__ACTIVITY__:
In the data below, how many lines contain the string "none"? Give only the number.

[DATASET CONTENT — start]

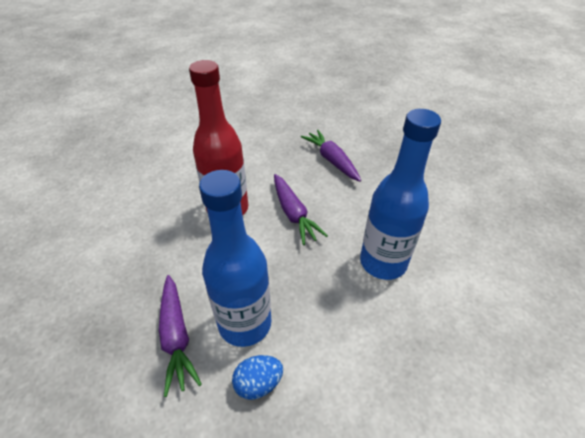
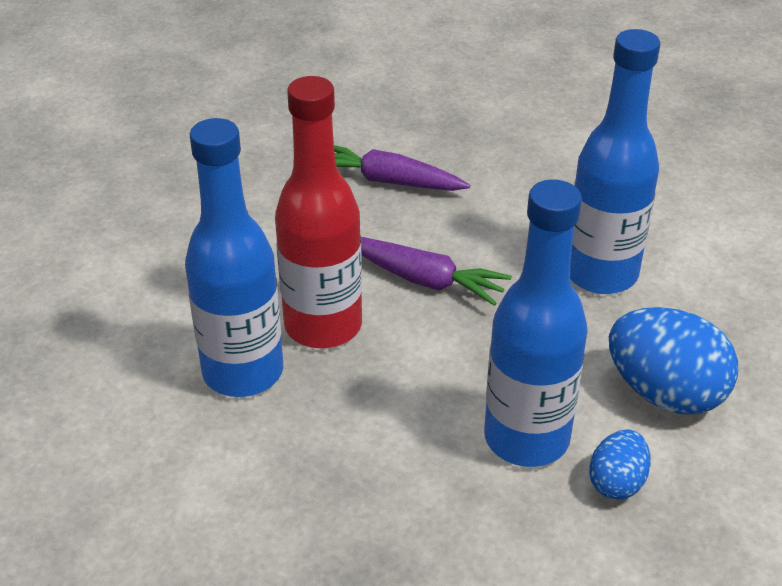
camera: 40 degrees left, 5 degrees down
(175, 209) = (243, 372): none -> blue bottle
(176, 336) = (462, 507): purple carrot -> none
(342, 352) = (665, 393): none -> blue egg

[DATASET CONTENT — finish]

__ANSWER SECTION__:
3